GIVEN REQUEST: Copy these rows word for word, starting at the line that has "Medal (110, 174)" and going through the last of the rows.

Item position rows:
··········
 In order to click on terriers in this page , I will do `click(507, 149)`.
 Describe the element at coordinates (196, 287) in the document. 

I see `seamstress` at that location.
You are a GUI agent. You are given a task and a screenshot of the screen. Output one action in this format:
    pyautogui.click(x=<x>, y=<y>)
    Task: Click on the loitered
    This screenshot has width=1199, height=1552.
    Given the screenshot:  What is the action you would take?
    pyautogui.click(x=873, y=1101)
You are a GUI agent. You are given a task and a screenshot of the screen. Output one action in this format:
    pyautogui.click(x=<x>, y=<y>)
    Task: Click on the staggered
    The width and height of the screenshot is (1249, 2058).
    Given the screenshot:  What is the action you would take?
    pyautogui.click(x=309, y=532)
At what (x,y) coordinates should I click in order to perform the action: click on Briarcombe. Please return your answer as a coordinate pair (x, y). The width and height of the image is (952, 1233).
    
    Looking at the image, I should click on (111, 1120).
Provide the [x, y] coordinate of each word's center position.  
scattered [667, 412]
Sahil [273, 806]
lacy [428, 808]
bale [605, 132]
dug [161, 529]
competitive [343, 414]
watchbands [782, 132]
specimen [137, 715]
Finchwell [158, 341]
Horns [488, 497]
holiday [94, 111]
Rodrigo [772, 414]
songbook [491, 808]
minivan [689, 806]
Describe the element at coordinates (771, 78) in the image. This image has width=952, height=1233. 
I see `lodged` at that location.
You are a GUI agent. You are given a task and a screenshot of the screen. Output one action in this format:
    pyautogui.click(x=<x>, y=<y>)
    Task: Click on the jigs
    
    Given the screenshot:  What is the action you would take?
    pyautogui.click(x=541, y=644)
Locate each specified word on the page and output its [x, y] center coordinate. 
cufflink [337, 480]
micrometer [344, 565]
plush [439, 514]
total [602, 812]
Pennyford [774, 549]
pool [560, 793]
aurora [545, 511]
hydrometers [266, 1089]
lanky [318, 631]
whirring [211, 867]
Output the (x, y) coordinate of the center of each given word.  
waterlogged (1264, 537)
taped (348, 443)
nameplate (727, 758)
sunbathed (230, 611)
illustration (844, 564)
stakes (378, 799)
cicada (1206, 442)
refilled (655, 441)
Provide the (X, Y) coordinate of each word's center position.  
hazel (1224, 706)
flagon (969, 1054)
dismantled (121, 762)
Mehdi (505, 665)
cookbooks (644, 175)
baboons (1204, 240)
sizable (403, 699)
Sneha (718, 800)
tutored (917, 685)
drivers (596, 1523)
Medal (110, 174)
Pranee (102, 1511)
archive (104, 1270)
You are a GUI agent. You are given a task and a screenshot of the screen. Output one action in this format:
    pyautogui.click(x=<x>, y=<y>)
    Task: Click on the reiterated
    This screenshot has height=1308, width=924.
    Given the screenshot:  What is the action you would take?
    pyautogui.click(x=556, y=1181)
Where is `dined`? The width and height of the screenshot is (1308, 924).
··········
EXERCISE OUTPUT:
Medal (110, 174)
Pranee (102, 1511)
archive (104, 1270)
You are a GUI agent. You are given a task and a screenshot of the screen. Output one action in this format:
    pyautogui.click(x=<x>, y=<y>)
    Task: Click on the reiterated
    This screenshot has height=1308, width=924.
    Given the screenshot:  What is the action you would take?
    pyautogui.click(x=556, y=1181)
Where is `dined`? The width and height of the screenshot is (1308, 924).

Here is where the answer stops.